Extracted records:
__________
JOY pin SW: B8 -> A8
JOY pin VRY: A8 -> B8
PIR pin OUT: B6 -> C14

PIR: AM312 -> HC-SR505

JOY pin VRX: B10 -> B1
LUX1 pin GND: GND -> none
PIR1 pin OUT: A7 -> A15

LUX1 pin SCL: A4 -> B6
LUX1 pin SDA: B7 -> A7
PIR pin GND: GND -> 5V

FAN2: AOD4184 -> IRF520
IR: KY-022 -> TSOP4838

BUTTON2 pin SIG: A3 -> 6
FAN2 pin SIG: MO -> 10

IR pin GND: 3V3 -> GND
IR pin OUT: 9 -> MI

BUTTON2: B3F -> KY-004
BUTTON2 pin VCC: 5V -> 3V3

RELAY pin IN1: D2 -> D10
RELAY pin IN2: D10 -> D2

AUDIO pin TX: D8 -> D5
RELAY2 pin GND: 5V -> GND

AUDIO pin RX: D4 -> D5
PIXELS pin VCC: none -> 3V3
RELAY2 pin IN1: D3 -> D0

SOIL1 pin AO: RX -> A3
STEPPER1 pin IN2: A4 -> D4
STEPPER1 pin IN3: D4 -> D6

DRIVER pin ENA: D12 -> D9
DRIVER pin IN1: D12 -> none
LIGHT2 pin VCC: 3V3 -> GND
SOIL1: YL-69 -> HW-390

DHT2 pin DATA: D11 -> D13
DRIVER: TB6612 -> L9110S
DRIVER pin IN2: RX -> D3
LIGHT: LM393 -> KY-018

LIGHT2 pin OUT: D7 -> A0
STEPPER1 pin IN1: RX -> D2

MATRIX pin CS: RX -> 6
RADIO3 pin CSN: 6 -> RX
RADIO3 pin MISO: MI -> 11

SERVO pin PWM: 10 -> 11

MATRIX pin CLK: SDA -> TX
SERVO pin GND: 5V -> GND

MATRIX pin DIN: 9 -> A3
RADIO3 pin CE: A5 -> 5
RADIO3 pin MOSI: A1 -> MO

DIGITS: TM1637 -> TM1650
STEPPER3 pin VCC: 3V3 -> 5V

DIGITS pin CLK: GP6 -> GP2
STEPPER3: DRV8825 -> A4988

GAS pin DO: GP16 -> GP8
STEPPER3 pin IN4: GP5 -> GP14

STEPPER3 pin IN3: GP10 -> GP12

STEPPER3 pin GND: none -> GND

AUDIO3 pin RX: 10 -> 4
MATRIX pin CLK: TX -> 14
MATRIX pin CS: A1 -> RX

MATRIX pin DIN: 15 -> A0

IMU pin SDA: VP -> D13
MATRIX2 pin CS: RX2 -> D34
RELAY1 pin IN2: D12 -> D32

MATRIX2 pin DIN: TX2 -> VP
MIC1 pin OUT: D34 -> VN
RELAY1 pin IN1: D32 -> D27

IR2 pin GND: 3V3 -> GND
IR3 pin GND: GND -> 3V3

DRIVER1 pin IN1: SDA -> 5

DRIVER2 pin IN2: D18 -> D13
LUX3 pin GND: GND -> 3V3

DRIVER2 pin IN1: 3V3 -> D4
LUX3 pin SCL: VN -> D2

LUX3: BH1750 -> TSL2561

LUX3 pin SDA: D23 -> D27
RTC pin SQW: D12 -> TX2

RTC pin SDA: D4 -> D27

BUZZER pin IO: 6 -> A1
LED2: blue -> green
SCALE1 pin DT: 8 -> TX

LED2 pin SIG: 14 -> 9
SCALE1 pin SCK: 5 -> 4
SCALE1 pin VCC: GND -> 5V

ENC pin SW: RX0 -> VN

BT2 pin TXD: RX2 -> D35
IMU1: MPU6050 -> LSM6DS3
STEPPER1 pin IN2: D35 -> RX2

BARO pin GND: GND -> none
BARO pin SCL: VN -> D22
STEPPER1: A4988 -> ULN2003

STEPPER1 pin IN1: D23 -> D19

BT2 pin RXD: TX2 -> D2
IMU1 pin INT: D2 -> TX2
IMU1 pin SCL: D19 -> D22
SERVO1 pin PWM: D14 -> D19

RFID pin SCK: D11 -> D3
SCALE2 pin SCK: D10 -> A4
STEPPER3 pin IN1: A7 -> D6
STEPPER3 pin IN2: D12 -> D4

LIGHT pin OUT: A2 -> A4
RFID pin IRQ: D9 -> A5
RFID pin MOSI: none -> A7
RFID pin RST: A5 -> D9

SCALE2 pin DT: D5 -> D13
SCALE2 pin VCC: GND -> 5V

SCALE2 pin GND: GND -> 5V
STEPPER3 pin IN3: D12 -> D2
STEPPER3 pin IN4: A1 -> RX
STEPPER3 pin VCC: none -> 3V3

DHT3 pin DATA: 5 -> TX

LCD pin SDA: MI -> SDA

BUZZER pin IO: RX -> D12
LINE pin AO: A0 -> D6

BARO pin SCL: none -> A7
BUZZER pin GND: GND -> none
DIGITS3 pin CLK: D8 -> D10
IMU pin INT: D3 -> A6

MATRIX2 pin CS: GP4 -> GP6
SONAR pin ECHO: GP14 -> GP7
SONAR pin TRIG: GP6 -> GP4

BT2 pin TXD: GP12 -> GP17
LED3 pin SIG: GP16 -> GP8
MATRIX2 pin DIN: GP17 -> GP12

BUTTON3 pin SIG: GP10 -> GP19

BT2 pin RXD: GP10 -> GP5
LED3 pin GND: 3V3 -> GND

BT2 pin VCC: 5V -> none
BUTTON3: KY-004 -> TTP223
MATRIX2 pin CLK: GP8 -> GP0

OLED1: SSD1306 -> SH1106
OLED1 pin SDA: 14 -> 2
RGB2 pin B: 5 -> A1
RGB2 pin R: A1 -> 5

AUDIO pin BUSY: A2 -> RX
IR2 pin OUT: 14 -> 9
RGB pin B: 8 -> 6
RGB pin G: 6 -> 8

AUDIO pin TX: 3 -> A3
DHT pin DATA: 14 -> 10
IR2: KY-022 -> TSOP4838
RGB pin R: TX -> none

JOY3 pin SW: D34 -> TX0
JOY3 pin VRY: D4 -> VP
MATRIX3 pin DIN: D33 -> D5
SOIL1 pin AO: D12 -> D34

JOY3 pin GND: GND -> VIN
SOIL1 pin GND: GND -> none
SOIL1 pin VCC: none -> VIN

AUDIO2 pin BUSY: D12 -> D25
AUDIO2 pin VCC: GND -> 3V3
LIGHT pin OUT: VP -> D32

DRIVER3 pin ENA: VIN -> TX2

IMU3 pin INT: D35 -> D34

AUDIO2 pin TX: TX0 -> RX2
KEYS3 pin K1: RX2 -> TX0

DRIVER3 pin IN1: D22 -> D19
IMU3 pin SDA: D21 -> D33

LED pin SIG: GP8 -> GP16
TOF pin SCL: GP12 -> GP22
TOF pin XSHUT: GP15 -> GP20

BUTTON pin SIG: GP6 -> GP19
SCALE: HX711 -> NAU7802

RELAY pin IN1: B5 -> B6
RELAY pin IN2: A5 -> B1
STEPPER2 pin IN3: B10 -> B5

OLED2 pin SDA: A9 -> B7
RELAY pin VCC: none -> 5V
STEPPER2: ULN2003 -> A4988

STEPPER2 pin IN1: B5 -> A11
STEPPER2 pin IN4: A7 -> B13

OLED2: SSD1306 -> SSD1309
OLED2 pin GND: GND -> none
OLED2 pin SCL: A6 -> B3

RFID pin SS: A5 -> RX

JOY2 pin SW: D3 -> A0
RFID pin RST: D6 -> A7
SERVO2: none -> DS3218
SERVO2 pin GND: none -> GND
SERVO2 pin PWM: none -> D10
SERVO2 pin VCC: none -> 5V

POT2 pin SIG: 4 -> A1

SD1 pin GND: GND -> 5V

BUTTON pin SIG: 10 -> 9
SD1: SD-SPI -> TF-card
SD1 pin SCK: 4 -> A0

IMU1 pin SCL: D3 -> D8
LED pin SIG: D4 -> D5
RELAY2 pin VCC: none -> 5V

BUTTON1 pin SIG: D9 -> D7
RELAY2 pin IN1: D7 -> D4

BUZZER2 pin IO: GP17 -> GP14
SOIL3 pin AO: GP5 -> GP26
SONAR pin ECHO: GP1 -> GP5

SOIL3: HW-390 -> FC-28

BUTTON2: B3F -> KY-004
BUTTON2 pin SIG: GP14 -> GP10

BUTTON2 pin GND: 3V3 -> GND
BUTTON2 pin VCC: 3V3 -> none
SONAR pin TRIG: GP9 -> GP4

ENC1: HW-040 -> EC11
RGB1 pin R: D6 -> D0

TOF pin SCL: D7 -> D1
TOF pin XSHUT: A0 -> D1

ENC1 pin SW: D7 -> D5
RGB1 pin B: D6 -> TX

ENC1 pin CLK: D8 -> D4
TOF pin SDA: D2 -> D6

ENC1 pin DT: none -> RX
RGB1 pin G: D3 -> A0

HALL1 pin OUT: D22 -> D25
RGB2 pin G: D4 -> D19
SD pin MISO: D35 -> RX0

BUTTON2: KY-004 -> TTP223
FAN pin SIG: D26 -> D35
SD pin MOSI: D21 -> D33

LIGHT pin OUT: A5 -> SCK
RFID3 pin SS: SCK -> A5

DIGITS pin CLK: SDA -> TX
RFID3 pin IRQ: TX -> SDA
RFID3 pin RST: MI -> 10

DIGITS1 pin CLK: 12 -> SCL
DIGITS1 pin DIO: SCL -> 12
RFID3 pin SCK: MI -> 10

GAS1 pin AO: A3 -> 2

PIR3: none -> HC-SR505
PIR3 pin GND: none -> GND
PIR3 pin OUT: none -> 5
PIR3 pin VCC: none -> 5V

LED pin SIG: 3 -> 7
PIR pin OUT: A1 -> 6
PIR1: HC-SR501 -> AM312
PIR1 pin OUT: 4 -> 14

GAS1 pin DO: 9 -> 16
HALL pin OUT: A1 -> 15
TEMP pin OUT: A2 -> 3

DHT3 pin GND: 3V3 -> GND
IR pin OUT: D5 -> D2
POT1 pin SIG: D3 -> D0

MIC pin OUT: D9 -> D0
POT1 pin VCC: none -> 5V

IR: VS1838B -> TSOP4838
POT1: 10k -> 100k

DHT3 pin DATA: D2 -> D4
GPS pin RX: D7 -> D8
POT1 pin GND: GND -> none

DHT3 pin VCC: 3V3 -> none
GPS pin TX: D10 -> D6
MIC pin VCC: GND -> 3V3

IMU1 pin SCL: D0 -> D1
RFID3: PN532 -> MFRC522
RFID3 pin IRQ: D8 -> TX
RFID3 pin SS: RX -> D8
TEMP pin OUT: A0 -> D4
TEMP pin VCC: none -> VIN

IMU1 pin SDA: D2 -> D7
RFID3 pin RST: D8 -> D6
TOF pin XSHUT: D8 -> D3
__________
YOUR ASSIGNMENT: After locating the line that contains "BUTTON2 pin SIG: A3 -> 6", please copy exactly every line from the start of the records through it, and nothing else.

FINISHED TASK:
JOY pin SW: B8 -> A8
JOY pin VRY: A8 -> B8
PIR pin OUT: B6 -> C14

PIR: AM312 -> HC-SR505

JOY pin VRX: B10 -> B1
LUX1 pin GND: GND -> none
PIR1 pin OUT: A7 -> A15

LUX1 pin SCL: A4 -> B6
LUX1 pin SDA: B7 -> A7
PIR pin GND: GND -> 5V

FAN2: AOD4184 -> IRF520
IR: KY-022 -> TSOP4838

BUTTON2 pin SIG: A3 -> 6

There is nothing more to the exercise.